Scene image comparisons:
- - - - - - -
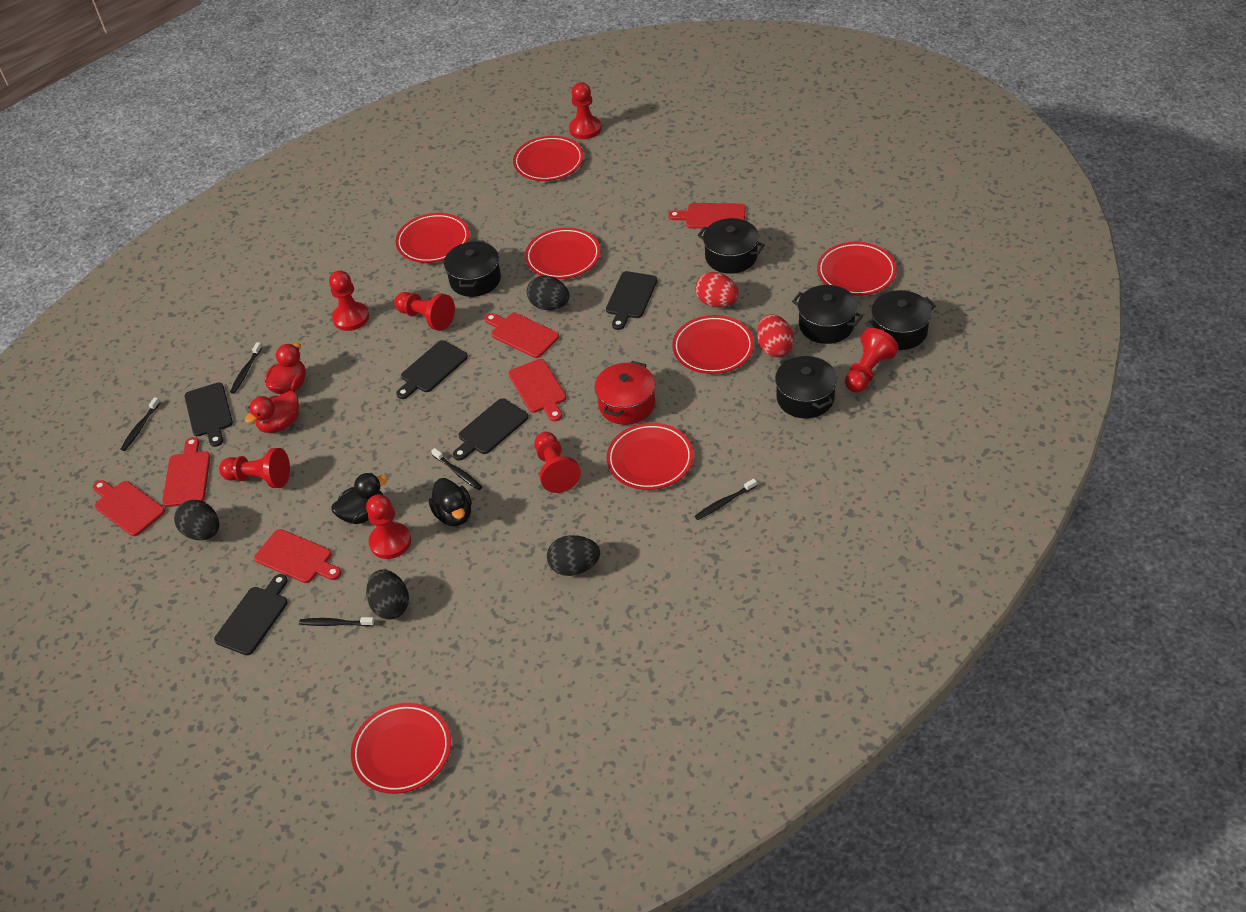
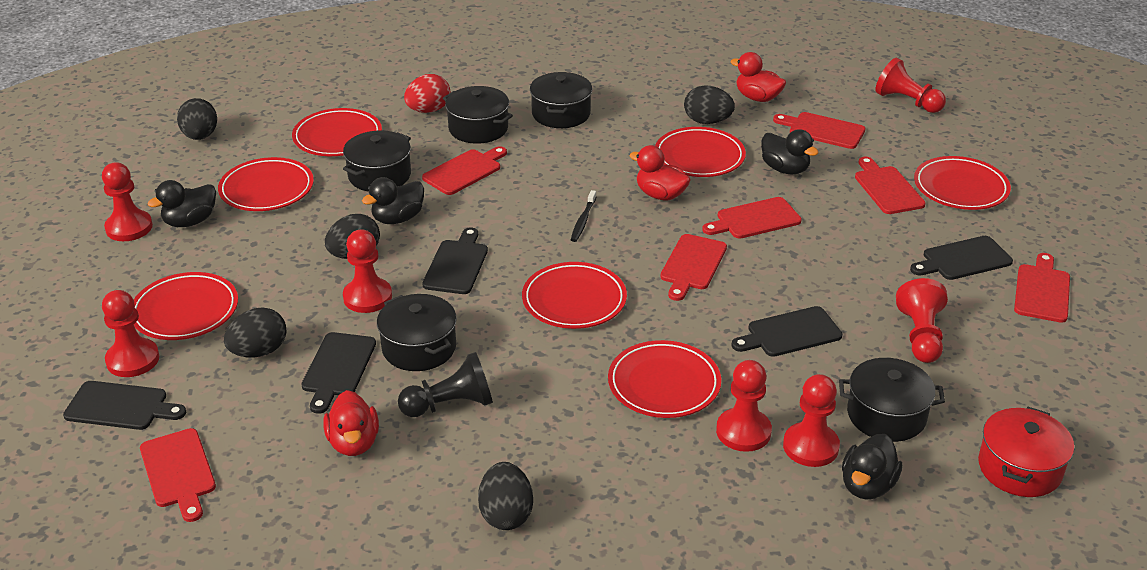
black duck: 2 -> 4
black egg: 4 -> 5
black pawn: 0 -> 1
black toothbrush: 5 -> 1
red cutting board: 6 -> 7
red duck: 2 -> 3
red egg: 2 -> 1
- - - - - - -
▶ [Work to be completed]: Print the data above exactly; drop every picture.

▶ [Result of the task]:
black duck: 2 -> 4
black egg: 4 -> 5
black pawn: 0 -> 1
black toothbrush: 5 -> 1
red cutting board: 6 -> 7
red duck: 2 -> 3
red egg: 2 -> 1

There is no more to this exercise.